**Required work:** Because the pictures are not wanted, give back only the exact text of every entry below.

- - - - - - -

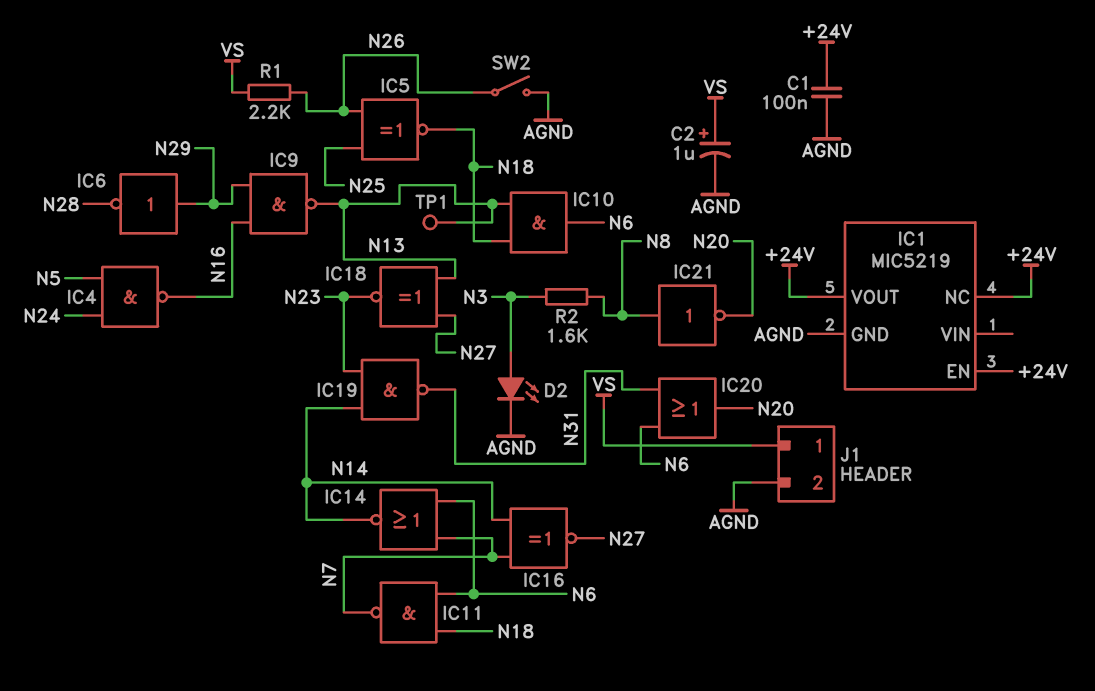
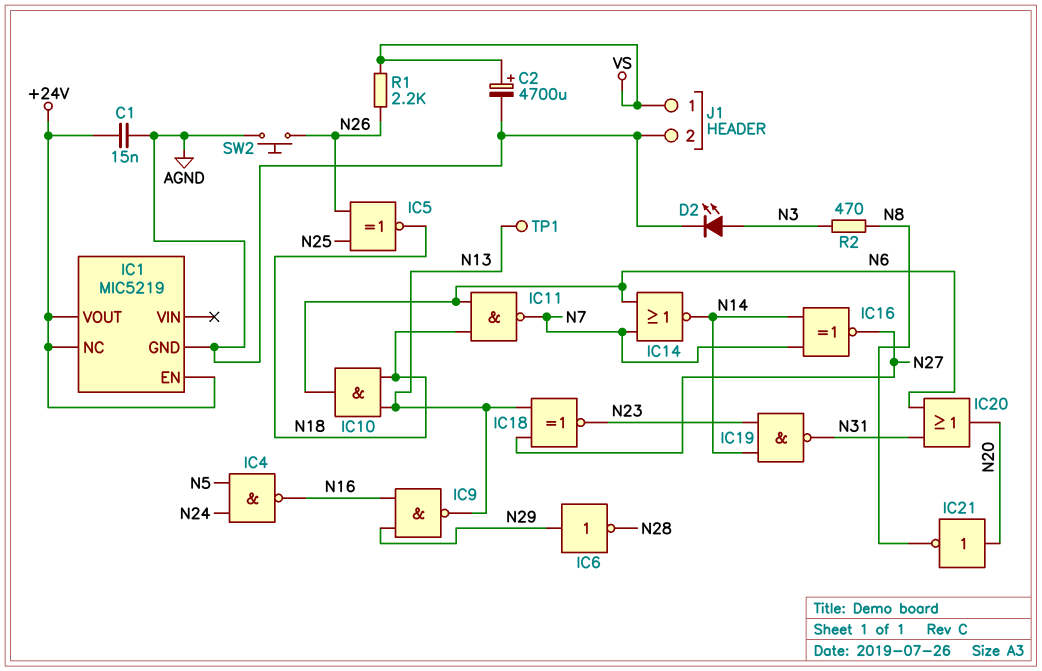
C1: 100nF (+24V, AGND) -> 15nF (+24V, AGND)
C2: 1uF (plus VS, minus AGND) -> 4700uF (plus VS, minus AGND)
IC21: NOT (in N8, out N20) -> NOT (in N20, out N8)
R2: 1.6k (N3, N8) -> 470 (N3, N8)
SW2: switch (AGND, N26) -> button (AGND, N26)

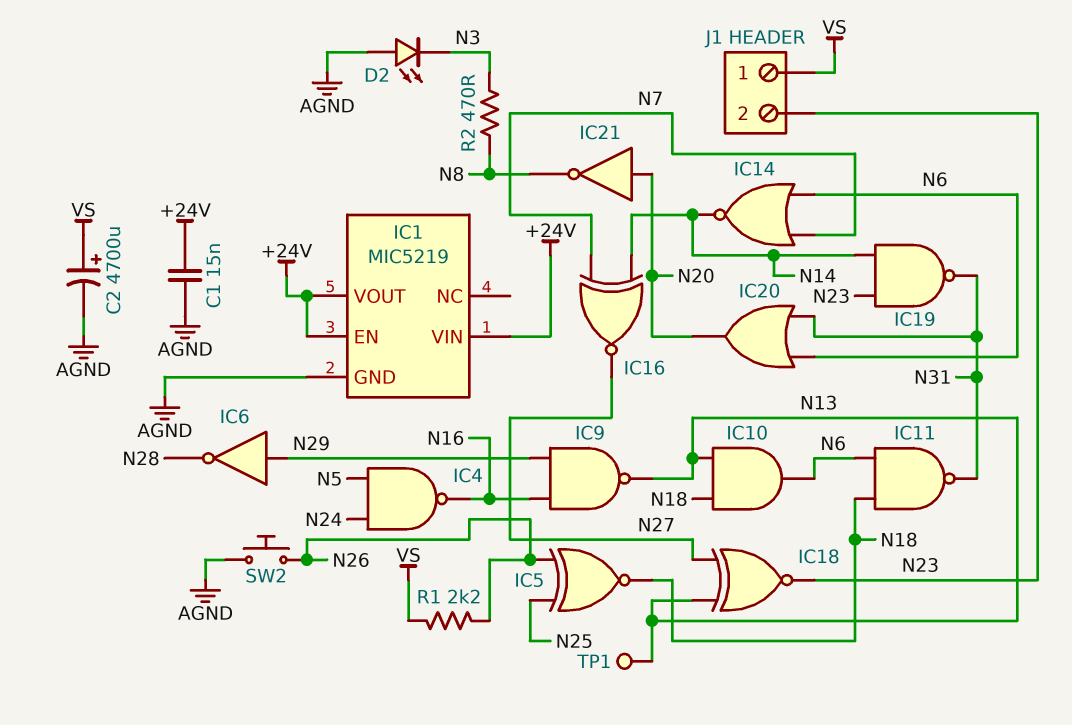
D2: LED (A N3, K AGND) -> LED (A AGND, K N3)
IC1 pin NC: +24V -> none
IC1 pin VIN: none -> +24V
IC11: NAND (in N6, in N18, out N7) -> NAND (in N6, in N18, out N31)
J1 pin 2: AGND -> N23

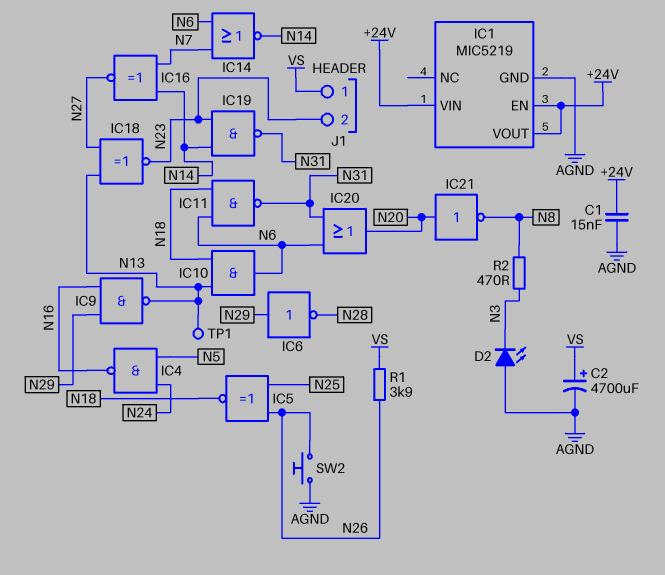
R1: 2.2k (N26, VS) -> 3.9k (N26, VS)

- - - - - - -

**Worked solution:**
C1: 100nF (+24V, AGND) -> 15nF (+24V, AGND)
C2: 1uF (plus VS, minus AGND) -> 4700uF (plus VS, minus AGND)
IC21: NOT (in N8, out N20) -> NOT (in N20, out N8)
R2: 1.6k (N3, N8) -> 470 (N3, N8)
SW2: switch (AGND, N26) -> button (AGND, N26)

D2: LED (A N3, K AGND) -> LED (A AGND, K N3)
IC1 pin NC: +24V -> none
IC1 pin VIN: none -> +24V
IC11: NAND (in N6, in N18, out N7) -> NAND (in N6, in N18, out N31)
J1 pin 2: AGND -> N23

R1: 2.2k (N26, VS) -> 3.9k (N26, VS)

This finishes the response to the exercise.